Given data:
--
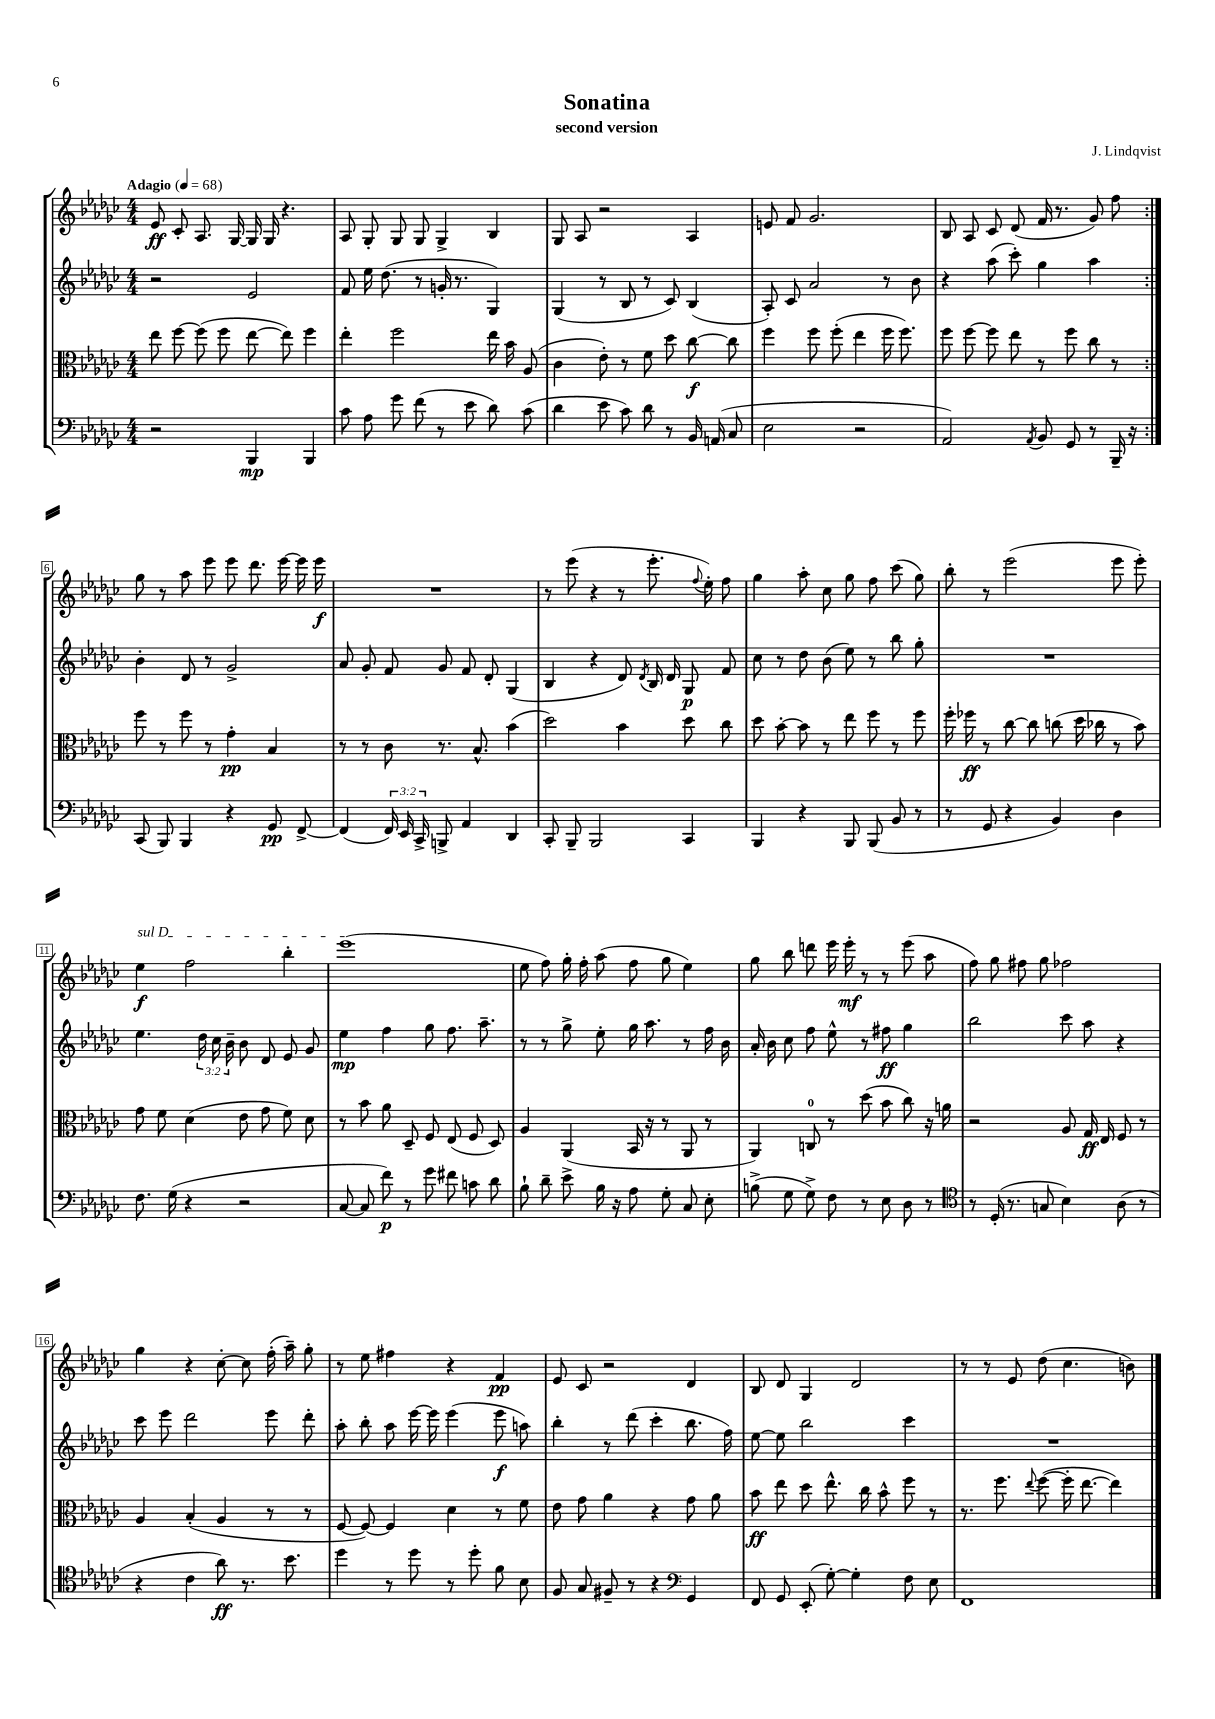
\header { title = "Sonatina" composer = "J. Lindqvist" subtitle = "second version" }
<<
\new StaffGroup <<
\new Staff = "s0" {
    \clef treble \key ges \major \numericTimeSignature \time 4/4 \tempo "Adagio" 4 = 68
    \autoBeamOff \repeat volta 2 { ees'8\ff ces'8-. aes8. ges16~ ges16 ges16 r4. |
    aes8 ges8-. ges8 ges8 ges4-> bes4 |
    ges8 aes8 r2 aes4 |
    e'8 f'8 ges'2. |
    bes8 aes8 ces'8 des'8( f'16 r8. ges'8) f''8 | }
    ges''8 r8 aes''8 ees'''8 ees'''8 des'''8. ees'''16~ ees'''16 ees'''16\f |
    R1 |
    r8 ees'''8( r4 r8 ees'''8.-. \appoggiatura { f''8 } ees''16-.) f''8 |
    ges''4 aes''8-. ces''8 ges''8 f''8 ces'''8( ges''8) |
    bes''8-. r8 ees'''2( ees'''8 ees'''8-.) |
    \once \override TextSpanner.bound-details.left.text = \markup { \italic "sul D" } ees''4\f\startTextSpan f''2 bes''4-. |
    ees'''1\stopTextSpan( |
    ees''8 f''8) ges''16-. f''16-. aes''8( f''8 ges''8 ees''4) |
    ges''8 bes''8 d'''8 ees'''16 ees'''16-.\mf r8 r8 ees'''8( aes''8 |
    f''8) ges''8 fis''8 ges''8 fes''2 |
    ges''4 r4 ces''8~-. ces''8 f''16-.( aes''16--) ges''8-. |
    r8 ees''8 fis''4 r4 f'4\pp |
    ees'8 ces'8 r2 des'4 |
    bes8 des'8 ges4 des'2 |
    r8 r8 ees'8 des''8( ces''4. b'8) \bar "|." |
}
\new Staff = "s1" {
    \clef treble \key ges \major \numericTimeSignature \time 4/4 \override Staff.TupletNumber.text = #tuplet-number::calc-fraction-text
    \autoBeamOff \repeat volta 2 { r2 ees'2 |
    f'8 ees''16 des''8.( r8 g'16-. r8. ges4) |
    ges4( r8 bes8 r8 ces'8) bes4( |
    aes8-.) ces'8 aes'2 r8 bes'8 |
    r4 aes''8( ces'''8-.) ges''4 aes''4 | }
    bes'4-. des'8 r8 ges'2-> |
    aes'8 ges'8-. f'8 ges'8 f'8 des'8-. ges4( |
    bes4 r4 des'8) \acciaccatura { des'8 } bes16 des'16 ges8\p f'8 |
    ces''8 r8 des''8 bes'8( ees''8) r8 bes''8 ges''8-. |
    R1 |
    ees''4. \tuplet 3/2 { des''16 ces''16 bes'16-- } bes'8 des'8 ees'8 ges'8 |
    ees''4\mp f''4 ges''8 f''8. aes''8.-- |
    r8 r8 ges''8-> ees''8-. ges''16 aes''8. r8 f''16 bes'16 |
    aes'16-. bes'16 ces''8 f''8 ees''8-^ r8 fis''8\ff ges''4 |
    bes''2 ces'''8 aes''8 r4 |
    ces'''8 ees'''8 des'''2 ees'''8 des'''8-. |
    aes''8-. bes''8-. aes''8 ees'''16~ ees'''16 ees'''4( ees'''8\f a''8) |
    bes''4-. r8 des'''8( ces'''4-. bes''8. f''16) |
    ees''8~ ees''8 bes''2 ces'''4 |
    R1 \bar "|." |
}
\new Staff = "s2" {
    \clef alto \key ges \major \numericTimeSignature \time 4/4
    \autoBeamOff \repeat volta 2 { ees''8 f''8~ f''8( f''8 ees''8~ ees''8) f''4 |
    ees''4-. f''2 ees''16 bes'16 aes8( |
    ces'4 ees'8-.) r8 f'8 des''8 ces''8~\f ces''8 |
    f''4 f''8 f''8-.( ees''4 f''16 f''8.) |
    f''8 f''8~ f''8 ees''8 r8 f''8 ces''8 r8 | }
    f''8 r8 f''8 r8 ges'4-.\pp bes4 |
    r8 r8 ces'8 r8. bes8.-^ bes'4( |
    des''2) bes'4 des''8 ces''8 |
    des''8 bes'8~-. bes'8 r8 ees''8 f''8 r8 f''8 |
    f''16-. fes''16\ff r8 ces''8~ ces''8 c''8( des''16 ces''16 r8 bes'8) |
    ges'8 f'8 des'4( ees'8 ges'8 f'8) des'8 |
    r8 bes'8 aes'8 des8-- f8 ees8( f8 des8) |
    aes4 aes,4( bes,16 r16 r8 aes,8 r8 |
    aes,4) c8-0 r8 des''8( bes'8 ces''8) r16 a'16 |
    r2 aes8 ges16\ff ees16 f8 r8 |
    aes4 bes4-.( aes4 r8 r8 |
    f8~ f8~) f4 des'4 r8 f'8 |
    ees'8 ges'8 aes'4 r4 ges'8 aes'8 |
    bes'8\ff ees''8 des''8 ees''8.-^ ces''16 bes'8-^ f''8 r8 |
    r8. f''8. \appoggiatura { ees''8 } f''8~( f''16-. ees''8.~ ees''4) \bar "|." |
}
\new Staff = "s3" {
    \clef bass \key ges \major \numericTimeSignature \time 4/4 \override Staff.TupletNumber.text = #tuplet-number::calc-fraction-text
    \autoBeamOff \repeat volta 2 { r2 bes,,4\mp bes,,4 |
    ces'8 aes8 ges'8 f'8( r8 ees'8 des'8) ces'8( |
    des'4 ees'8 ces'8) des'8 r8 bes,16 a,16( ces8 |
    ees2 r2 |
    aes,2) \acciaccatura { aes,8 } bes,8 ges,8 r8 bes,,16-- r16 | }
    ces,8( bes,,8) bes,,4 r4 ges,8\pp f,8~-> |
    f,4( \tuplet 3/2 { f,16) ees,16 ces,16-> } b,,8-> aes,4 des,4 |
    ces,8-. bes,,8-- bes,,2 ces,4 |
    bes,,4 r4 bes,,8 bes,,8( bes,8 r8 |
    r8 ges,8 r4 bes,4) des4 |
    f8. ges16( r4 r2 |
    ces8~ ces8 f'8\p) r8 ges'8 fis'8 c'8 des'8 |
    bes8-! des'8-- ees'8-> bes16 r16 aes8 ges8-. ces8 ees8-. |
    b8->( ges8 ges8->) f8 r8 ees8 des8 r8 |
    \clef tenor r8 des16-.( r8. g8 bes4) aes8( r8 |
    r4 ces'4 aes'8\ff) r8. bes'8. |
    des''4 r8 des''8 r8 des''8-. f'8 bes8 |
    f8 ges8 fis8-- r8 r4 \clef bass ges,4 |
    f,8 ges,8 ees,8-.( ges8~-.) ges4-. f8 ees8 |
    f,1 \bar "|." |
}
>>
>>
\layout { \context { \Score \override BarNumber.stencil = #(make-stencil-boxer 0.1 0.3 ly:text-interface::print) } }
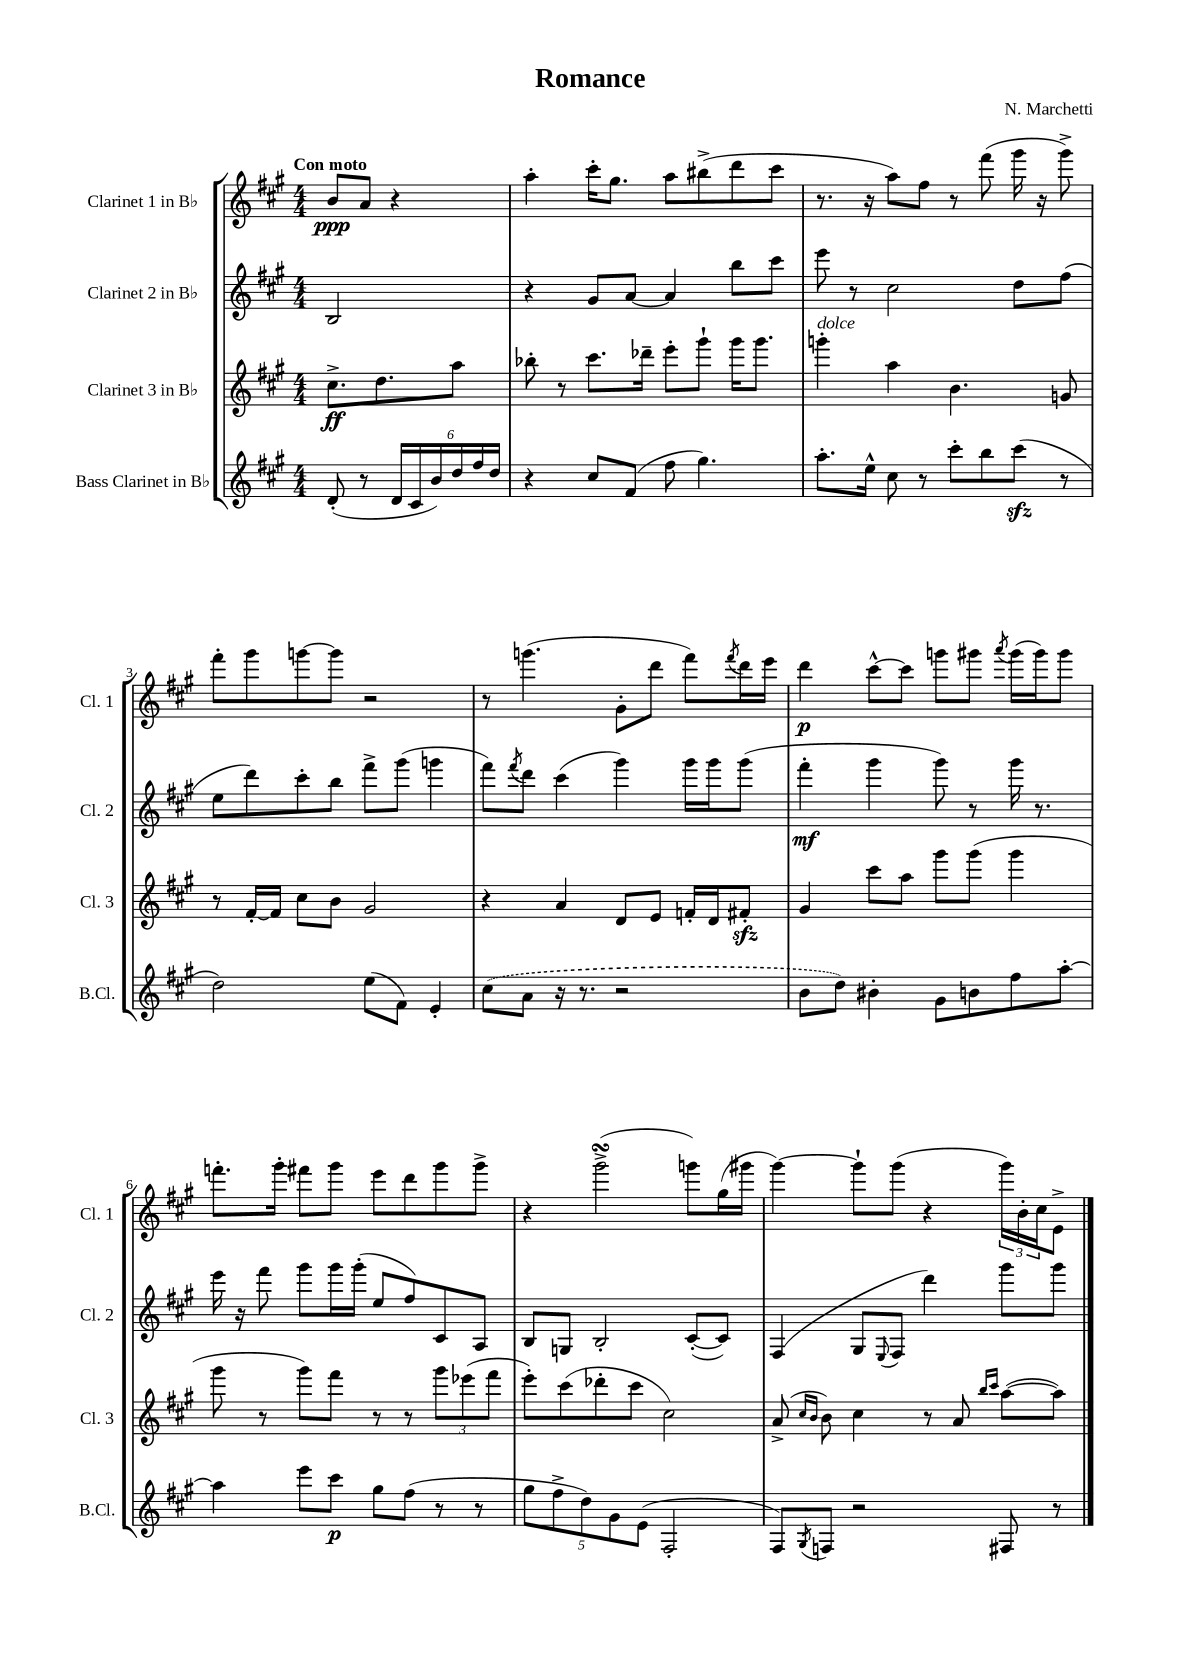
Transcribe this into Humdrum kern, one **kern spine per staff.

**kern	**kern	**kern	**kern
*staff4	*staff3	*staff2	*staff1
*clefG2	*clefG2	*clefG2	*clefG2
*k[f#c#g#]	*k[f#c#g#]	*k[f#c#g#]	*k[f#c#g#]
*M4/4	*M4/4	*M4/4	*M4/4
(8d'	8.cc#^	2B	8b
8r	.	.	8a
.	8.dd	.	.
24d	.	.	4r
24c#	.	.	.
24b)	.	.	.
24dd	8aa	.	.
24ff#	.	.	.
24dd	.	.	.
=	=	=	=
4r	8bb-'	4r	4aa'
.	8r	.	.
8cc#	8.ccc#	8g#	16ccc#'
.	.	.	8.gg#
(8f#	.	[8a	.
.	16ddd-~	.	.
8ff#	8eee'	4a]	8aa
4.gg#)	8ggg#`	.	(8bb#^
.	16ggg#	8bb	8ddd
.	8.ggg#	.	.
.	.	8ccc#	8ccc#
=	=	=	=
8.aa'	4ggg'	8eee	8.r
.	.	8r	.
16ee^^	.	.	16r
8cc#	4aa	2cc#	8aa)
8r	.	.	8ff#
8ccc#'	4.b	.	8r
8bb	.	.	(8fff#
(8ccc#	.	8dd	16ggg#
.	.	.	16r
8r	8g	(8ff#	8ggg#^)
=	=	=	=
2dd)	8r	8ee	8fff#'
.	[16f#'	8ddd)	8ggg#
.	16f#]	.	.
.	8cc#	8ccc#'	[8ggg
.	8b	8bb	8ggg]
(8ee	2g#	8fff#^	2r
8f#)	.	(8ggg#	.
4e'	.	4ggg	.
=	=	=	=
(8cc#	4r	8fff#)	8r
.	.	8qfff#	.
8a	.	8ddd	(4.ggg
16r	4a	(4ccc#	.
8.r	.	.	.
2r	8d	4ggg#)	8g#'
.	8e	.	8ddd
.	16f'	16ggg#	8fff#)
.	16d	16ggg#	.
.	.	.	8qfff#
.	8f#'	(8ggg#	16ddd
.	.	.	16eee
=	=	=	=
8b	4g#	4fff#'	4ddd
8dd)	.	.	.
4b#'	8ccc#	4ggg#	[8ccc#^^
.	8aa	.	8ccc#]
8g#	8ggg#	8ggg#)	8ggg
8b	(8ggg#	8r	8ggg#
.	.	.	8qaaa
8ff#	4ggg#	16ggg#	(16ggg#
.	.	8.r	16ggg#)
[8aa'	.	.	8ggg#
=	=	=	=
4aa]	8ggg#	16eee	8.fff'
.	.	16r	.
.	8r	8fff#	.
.	.	.	16ggg#'
8eee	8ggg#)	8ggg#	8fff#
8ccc#	8fff#	16ggg#	8ggg#
.	.	(16ggg#'	.
8gg#	8r	8ee	8eee
(8ff#	8r	8ff#)	8ddd
8r	12ggg#	8c#	8ggg#
.	(12eee-	.	.
8r	.	8A	8ggg#^
.	12fff#	.	.
=	=	=	=
10gg#	8eee')	8B	4r
10ff#^	.	.	.
.	(8ccc#	8G	.
10dd)	.	.	.
.	8ddd-'	2B'	(2ggg#^
10g#	.	.	.
.	8ccc#	.	.
(10e	.	.	.
2F#'	2cc#)	.	.
.	.	([8c#'	8ggg)
.	.	8c#])	(16gg#
.	.	.	16ggg#
=	=	=	=
8F#)	(8a^	(4F#	[4ggg#)
.	16qqcc#	.	.
8qG#	16qqb	.	.
8F	8b)	.	.
2r	4cc#	8G#	8ggg#`]
.	.	8qqE	.
.	.	8F#	(8ggg#
.	8r	4ddd)	4r
.	8a	.	.
.	16qqbb	.	.
.	16qqccc#	.	.
8F#	([8aa	8ggg#	24ggg#)
.	.	.	24b'
.	.	.	24cc#
8r	8aa])	8ggg#	8e^
==	==	==	==
*-	*-	*-	*-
--
Exercise details:
Give the lines from the very first one up to and including the line containing "bes'4-. des'8 r8 ges'2-> |" as a JSON list of strings, one string per line, with blank lines and the pictures left out.

Solution below:
[
  "\\header { title = \"Sonatina\" composer = \"J. Lindqvist\" subtitle = \"second version\" }",
  "<<",
  "\\new StaffGroup <<",
  "\\new Staff = \"s0\" {",
  "    \\clef treble \\key ges \\major \\numericTimeSignature \\time 4/4 \\tempo \"Adagio\" 4 = 68",
  "    \\autoBeamOff \\repeat volta 2 { ees'8\\ff ces'8-. aes8. ges16~ ges16 ges16 r4. |",
  "    aes8 ges8-. ges8 ges8 ges4-> bes4 |",
  "    ges8 aes8 r2 aes4 |",
  "    e'8 f'8 ges'2. |",
  "    bes8 aes8 ces'8 des'8( f'16 r8. ges'8) f''8 | }",
  "    ges''8 r8 aes''8 ees'''8 ees'''8 des'''8. ees'''16~ ees'''16 ees'''16\\f |",
  "    R1 |",
  "    r8 ees'''8( r4 r8 ees'''8.-. \\appoggiatura { f''8 } ees''16-.) f''8 |",
  "    ges''4 aes''8-. ces''8 ges''8 f''8 ces'''8( ges''8) |",
  "    bes''8-. r8 ees'''2( ees'''8 ees'''8-.) |",
  "    \\once \\override TextSpanner.bound-details.left.text = \\markup { \\italic \"sul D\" } ees''4\\f\\startTextSpan f''2 bes''4-. |",
  "    ees'''1\\stopTextSpan( |",
  "    ees''8 f''8) ges''16-. f''16-. aes''8( f''8 ges''8 ees''4) |",
  "    ges''8 bes''8 d'''8 ees'''16 ees'''16-.\\mf r8 r8 ees'''8( aes''8 |",
  "    f''8) ges''8 fis''8 ges''8 fes''2 |",
  "    ges''4 r4 ces''8~-. ces''8 f''16-.( aes''16--) ges''8-. |",
  "    r8 ees''8 fis''4 r4 f'4\\pp |",
  "    ees'8 ces'8 r2 des'4 |",
  "    bes8 des'8 ges4 des'2 |",
  "    r8 r8 ees'8 des''8( ces''4. b'8) \\bar \"|.\" |",
  "}",
  "\\new Staff = \"s1\" {",
  "    \\clef treble \\key ges \\major \\numericTimeSignature \\time 4/4 \\override Staff.TupletNumber.text = #tuplet-number::calc-fraction-text",
  "    \\autoBeamOff \\repeat volta 2 { r2 ees'2 |",
  "    f'8 ees''16 des''8.( r8 g'16-. r8. ges4) |",
  "    ges4( r8 bes8 r8 ces'8) bes4( |",
  "    aes8-.) ces'8 aes'2 r8 bes'8 |",
  "    r4 aes''8( ces'''8-.) ges''4 aes''4 | }",
  "    bes'4-. des'8 r8 ges'2-> |"
]